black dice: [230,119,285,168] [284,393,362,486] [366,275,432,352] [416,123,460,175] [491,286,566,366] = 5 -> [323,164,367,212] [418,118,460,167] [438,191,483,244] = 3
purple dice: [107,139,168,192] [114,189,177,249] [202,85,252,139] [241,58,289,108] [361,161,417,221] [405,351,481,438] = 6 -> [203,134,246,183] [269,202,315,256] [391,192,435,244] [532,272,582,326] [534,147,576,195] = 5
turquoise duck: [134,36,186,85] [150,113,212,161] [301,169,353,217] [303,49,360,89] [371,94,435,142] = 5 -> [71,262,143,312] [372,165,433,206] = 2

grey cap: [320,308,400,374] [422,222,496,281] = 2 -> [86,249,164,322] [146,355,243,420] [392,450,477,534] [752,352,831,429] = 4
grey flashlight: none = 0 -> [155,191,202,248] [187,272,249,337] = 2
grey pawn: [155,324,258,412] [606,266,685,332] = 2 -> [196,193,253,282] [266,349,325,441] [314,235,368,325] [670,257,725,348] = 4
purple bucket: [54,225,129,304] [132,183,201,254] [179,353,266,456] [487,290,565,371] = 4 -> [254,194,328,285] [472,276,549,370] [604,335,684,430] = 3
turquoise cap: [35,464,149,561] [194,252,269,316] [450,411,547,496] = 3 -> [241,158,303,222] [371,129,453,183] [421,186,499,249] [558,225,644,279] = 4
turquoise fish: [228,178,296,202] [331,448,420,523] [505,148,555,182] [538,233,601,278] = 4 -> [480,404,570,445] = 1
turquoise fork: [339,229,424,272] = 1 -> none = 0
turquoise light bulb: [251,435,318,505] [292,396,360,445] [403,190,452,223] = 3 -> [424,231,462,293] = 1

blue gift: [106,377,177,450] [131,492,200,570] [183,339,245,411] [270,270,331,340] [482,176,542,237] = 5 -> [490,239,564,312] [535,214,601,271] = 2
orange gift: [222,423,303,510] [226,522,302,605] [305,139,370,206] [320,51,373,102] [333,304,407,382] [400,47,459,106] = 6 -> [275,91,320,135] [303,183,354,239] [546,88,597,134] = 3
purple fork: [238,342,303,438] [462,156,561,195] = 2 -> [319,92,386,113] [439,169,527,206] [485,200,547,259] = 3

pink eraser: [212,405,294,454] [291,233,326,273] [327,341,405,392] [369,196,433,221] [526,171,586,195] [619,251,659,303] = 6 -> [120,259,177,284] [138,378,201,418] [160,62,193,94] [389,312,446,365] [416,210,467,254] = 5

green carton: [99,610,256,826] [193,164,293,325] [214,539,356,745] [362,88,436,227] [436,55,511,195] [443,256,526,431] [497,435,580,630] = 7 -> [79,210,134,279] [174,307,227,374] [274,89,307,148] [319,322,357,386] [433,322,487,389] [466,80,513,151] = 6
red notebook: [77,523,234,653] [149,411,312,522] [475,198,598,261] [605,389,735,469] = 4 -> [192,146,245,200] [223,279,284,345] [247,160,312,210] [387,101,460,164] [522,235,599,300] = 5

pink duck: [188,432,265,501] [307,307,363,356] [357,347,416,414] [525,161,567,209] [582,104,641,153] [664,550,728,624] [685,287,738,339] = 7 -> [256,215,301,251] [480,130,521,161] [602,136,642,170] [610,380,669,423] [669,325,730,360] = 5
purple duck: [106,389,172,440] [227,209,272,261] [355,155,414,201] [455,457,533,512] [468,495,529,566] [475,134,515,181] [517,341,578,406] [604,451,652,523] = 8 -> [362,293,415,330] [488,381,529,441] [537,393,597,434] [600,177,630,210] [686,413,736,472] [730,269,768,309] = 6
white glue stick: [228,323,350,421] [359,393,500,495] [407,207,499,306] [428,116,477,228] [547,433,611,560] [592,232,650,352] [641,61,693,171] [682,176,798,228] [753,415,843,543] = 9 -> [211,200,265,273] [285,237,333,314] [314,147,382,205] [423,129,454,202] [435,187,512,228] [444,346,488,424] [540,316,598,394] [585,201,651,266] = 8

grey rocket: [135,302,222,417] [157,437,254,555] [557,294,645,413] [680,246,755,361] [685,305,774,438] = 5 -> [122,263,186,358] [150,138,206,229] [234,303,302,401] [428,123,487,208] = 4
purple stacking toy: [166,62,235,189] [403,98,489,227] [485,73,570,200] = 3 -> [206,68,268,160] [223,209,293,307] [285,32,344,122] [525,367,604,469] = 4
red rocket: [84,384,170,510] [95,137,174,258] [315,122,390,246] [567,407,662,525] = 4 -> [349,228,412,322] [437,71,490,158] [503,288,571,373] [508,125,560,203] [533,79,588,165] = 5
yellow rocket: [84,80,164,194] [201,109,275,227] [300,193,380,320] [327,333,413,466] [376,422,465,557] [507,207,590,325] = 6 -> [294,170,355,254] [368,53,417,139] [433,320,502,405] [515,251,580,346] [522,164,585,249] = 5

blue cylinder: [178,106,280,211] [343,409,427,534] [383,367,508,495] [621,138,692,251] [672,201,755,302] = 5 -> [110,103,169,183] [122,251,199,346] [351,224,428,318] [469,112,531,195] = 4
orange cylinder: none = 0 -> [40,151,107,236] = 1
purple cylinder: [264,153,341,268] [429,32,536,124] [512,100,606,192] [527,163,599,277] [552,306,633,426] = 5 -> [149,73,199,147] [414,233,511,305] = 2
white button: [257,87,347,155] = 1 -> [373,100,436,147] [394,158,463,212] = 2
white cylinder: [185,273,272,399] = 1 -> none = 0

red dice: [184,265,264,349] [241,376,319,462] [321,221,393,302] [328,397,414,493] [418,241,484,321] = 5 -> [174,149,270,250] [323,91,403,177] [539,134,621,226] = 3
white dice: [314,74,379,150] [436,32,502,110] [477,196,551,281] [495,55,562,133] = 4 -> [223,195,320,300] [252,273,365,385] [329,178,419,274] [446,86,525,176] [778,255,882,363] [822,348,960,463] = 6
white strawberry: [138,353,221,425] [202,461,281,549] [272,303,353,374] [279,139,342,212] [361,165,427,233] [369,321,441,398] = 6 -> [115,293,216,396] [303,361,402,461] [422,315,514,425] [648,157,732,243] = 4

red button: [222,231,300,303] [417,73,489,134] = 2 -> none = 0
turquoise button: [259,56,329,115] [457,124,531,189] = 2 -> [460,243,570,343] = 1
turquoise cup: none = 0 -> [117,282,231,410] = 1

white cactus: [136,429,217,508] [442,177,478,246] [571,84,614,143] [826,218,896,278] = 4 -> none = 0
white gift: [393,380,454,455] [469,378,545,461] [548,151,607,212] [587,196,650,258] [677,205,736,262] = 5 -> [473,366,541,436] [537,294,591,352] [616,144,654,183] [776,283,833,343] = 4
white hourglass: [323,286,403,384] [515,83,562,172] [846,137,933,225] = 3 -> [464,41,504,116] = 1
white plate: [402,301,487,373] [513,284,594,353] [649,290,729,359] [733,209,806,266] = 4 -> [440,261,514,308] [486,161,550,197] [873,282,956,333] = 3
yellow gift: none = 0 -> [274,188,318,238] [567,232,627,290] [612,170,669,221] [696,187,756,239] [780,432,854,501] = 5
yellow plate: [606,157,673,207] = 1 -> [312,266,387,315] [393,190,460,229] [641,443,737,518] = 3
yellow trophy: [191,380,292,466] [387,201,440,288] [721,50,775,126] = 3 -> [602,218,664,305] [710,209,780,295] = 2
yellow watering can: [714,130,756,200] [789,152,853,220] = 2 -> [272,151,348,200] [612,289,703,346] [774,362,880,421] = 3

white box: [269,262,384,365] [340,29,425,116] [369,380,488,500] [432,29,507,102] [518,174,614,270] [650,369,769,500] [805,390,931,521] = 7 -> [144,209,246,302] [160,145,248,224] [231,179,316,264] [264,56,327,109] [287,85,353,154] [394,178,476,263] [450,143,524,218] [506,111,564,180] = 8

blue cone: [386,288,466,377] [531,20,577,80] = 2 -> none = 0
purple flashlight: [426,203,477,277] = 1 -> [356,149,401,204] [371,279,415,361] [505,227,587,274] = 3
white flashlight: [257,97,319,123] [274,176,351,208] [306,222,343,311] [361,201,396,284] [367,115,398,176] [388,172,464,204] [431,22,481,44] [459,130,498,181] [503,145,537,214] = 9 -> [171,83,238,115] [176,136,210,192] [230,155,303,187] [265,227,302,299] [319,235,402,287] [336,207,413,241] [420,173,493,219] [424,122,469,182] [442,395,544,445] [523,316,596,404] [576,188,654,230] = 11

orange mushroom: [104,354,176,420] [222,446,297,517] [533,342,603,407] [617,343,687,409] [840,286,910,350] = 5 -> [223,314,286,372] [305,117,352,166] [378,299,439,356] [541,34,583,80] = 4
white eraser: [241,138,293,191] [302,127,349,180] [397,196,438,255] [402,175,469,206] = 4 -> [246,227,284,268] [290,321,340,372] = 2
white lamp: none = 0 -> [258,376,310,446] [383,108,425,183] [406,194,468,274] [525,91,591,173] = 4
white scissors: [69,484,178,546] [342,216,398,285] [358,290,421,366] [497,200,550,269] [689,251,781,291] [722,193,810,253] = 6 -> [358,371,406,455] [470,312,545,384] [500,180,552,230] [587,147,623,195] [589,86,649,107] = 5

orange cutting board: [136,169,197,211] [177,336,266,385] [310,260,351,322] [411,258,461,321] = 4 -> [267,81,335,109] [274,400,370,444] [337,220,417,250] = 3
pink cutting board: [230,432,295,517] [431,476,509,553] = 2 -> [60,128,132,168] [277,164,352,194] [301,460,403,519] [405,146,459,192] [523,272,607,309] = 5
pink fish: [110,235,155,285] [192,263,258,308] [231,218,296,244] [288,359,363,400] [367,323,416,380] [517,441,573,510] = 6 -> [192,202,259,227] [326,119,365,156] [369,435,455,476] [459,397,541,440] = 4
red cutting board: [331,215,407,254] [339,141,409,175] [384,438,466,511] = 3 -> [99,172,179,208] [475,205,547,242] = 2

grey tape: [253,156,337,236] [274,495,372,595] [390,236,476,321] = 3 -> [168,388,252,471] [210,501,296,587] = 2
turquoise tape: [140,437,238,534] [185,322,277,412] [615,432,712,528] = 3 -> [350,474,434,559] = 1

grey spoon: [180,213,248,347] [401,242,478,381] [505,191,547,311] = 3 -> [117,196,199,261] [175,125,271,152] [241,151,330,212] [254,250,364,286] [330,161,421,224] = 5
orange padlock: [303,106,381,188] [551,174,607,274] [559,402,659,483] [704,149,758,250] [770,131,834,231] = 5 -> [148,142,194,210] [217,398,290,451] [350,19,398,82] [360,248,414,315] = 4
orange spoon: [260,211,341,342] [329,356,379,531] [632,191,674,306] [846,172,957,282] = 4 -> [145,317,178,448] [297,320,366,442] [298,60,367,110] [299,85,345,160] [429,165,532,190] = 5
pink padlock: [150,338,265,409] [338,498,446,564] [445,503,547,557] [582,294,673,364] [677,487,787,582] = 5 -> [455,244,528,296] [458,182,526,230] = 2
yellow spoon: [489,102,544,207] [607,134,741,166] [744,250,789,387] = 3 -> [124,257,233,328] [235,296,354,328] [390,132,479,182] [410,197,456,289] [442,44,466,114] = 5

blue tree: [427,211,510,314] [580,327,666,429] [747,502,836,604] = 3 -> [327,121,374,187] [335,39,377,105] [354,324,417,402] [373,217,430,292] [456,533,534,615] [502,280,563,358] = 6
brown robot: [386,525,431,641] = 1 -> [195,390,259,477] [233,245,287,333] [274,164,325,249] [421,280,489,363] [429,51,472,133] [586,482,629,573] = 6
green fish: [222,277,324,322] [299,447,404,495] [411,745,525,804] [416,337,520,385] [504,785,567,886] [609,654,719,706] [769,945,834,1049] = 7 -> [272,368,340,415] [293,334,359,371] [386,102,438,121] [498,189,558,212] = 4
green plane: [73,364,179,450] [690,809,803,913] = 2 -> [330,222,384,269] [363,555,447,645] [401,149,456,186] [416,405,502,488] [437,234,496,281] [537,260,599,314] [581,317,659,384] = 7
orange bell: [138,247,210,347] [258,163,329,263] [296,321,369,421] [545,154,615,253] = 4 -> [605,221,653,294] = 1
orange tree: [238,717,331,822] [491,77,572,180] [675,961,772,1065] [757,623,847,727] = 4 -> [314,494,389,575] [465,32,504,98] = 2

* * * *

__To-do item__. The answer must consist of each line from the entries that contains the string "rocket".

__Result__.
grey rocket: [135,302,222,417] [157,437,254,555] [557,294,645,413] [680,246,755,361] [685,305,774,438] = 5 -> [122,263,186,358] [150,138,206,229] [234,303,302,401] [428,123,487,208] = 4
red rocket: [84,384,170,510] [95,137,174,258] [315,122,390,246] [567,407,662,525] = 4 -> [349,228,412,322] [437,71,490,158] [503,288,571,373] [508,125,560,203] [533,79,588,165] = 5
yellow rocket: [84,80,164,194] [201,109,275,227] [300,193,380,320] [327,333,413,466] [376,422,465,557] [507,207,590,325] = 6 -> [294,170,355,254] [368,53,417,139] [433,320,502,405] [515,251,580,346] [522,164,585,249] = 5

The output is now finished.